* Problem to solve *
Your response should contain only the lines running from the top of the data below through the line with "(416, 489) = (787, 431): orange", both included. Pictures must be omitted.

* Exercise data *
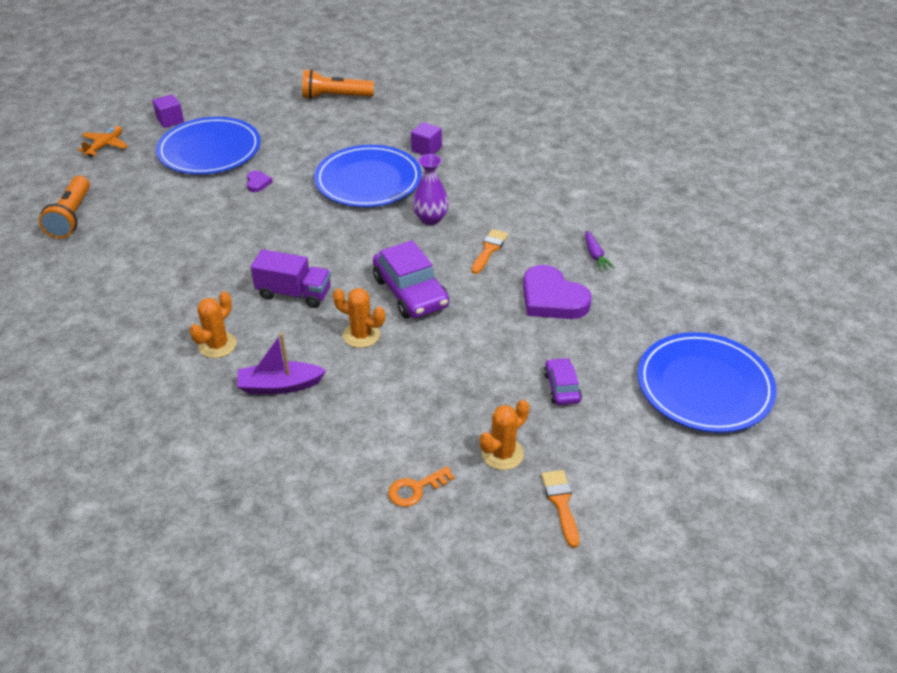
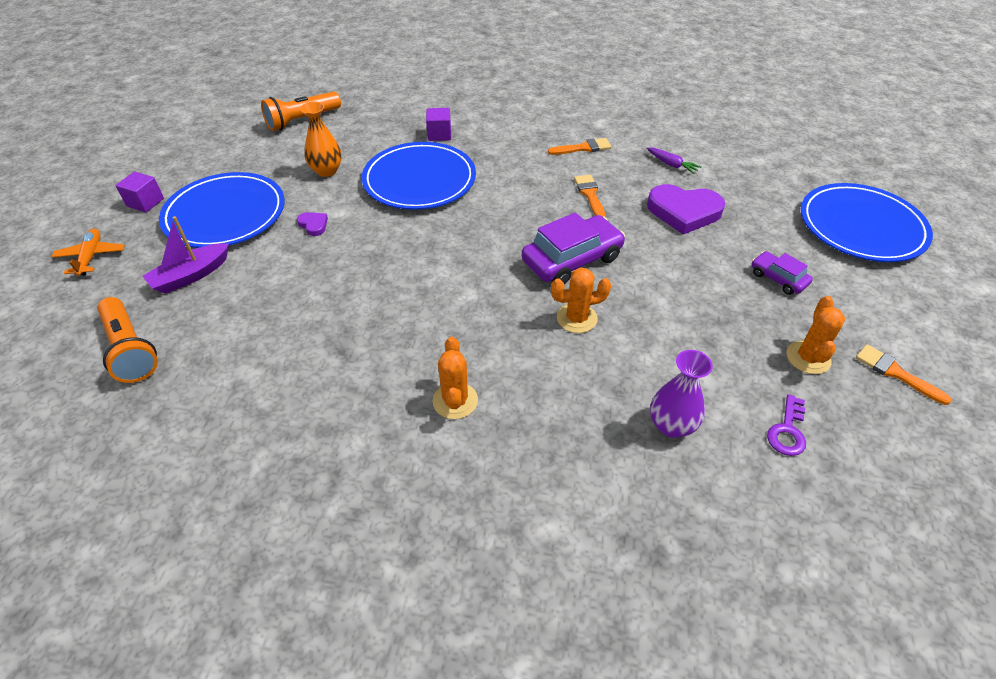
camera: 35 degrees left, 5 degrees up
(280, 385) = (562, 406): purple boat -> purple boat (191, 276)
(294, 293) = (471, 311): purple truck -> none
(310, 145) = (327, 171): none -> orange vase
(410, 292) = (572, 259): purple car -> purple car turned 60 degrees counterclockwise
(416, 489) = (787, 431): orange key -> purple key
(430, 219) = (512, 190): purple vase -> purple vase (671, 425)
(533, 208) = (583, 148): none -> orange brush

* Response to this task *
camera: 35 degrees left, 5 degrees up
(280, 385) = (562, 406): purple boat -> purple boat (191, 276)
(294, 293) = (471, 311): purple truck -> none
(310, 145) = (327, 171): none -> orange vase
(410, 292) = (572, 259): purple car -> purple car turned 60 degrees counterclockwise
(416, 489) = (787, 431): orange key -> purple key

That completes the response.